(Scene comparison data)

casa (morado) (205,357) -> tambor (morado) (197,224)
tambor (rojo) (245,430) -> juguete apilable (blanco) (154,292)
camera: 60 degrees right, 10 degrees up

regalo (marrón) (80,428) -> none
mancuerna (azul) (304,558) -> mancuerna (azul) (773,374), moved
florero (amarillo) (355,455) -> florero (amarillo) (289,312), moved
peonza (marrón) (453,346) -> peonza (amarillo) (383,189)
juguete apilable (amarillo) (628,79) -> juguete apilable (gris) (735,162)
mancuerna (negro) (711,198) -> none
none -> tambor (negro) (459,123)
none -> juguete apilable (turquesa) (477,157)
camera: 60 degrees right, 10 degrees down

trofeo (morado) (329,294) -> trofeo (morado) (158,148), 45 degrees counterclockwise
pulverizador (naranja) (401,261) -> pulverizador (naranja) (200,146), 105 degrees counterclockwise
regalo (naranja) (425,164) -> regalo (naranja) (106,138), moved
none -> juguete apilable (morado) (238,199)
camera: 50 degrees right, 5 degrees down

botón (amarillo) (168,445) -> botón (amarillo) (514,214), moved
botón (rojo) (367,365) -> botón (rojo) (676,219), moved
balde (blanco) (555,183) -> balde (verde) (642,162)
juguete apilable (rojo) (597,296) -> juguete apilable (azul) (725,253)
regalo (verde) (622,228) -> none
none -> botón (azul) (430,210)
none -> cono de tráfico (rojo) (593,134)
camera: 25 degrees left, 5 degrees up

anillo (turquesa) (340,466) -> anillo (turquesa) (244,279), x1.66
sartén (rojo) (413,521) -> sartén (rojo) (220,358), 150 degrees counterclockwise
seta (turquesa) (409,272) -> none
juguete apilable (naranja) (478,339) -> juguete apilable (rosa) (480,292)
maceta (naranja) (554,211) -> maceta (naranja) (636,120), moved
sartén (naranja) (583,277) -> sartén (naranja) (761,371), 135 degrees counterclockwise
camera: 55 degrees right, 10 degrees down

Exercise
Whenever a line above contains "azul", copy that line.

Response to this task
mancuerna (azul) (304,558) -> mancuerna (azul) (773,374), moved
juguete apilable (rojo) (597,296) -> juguete apilable (azul) (725,253)
none -> botón (azul) (430,210)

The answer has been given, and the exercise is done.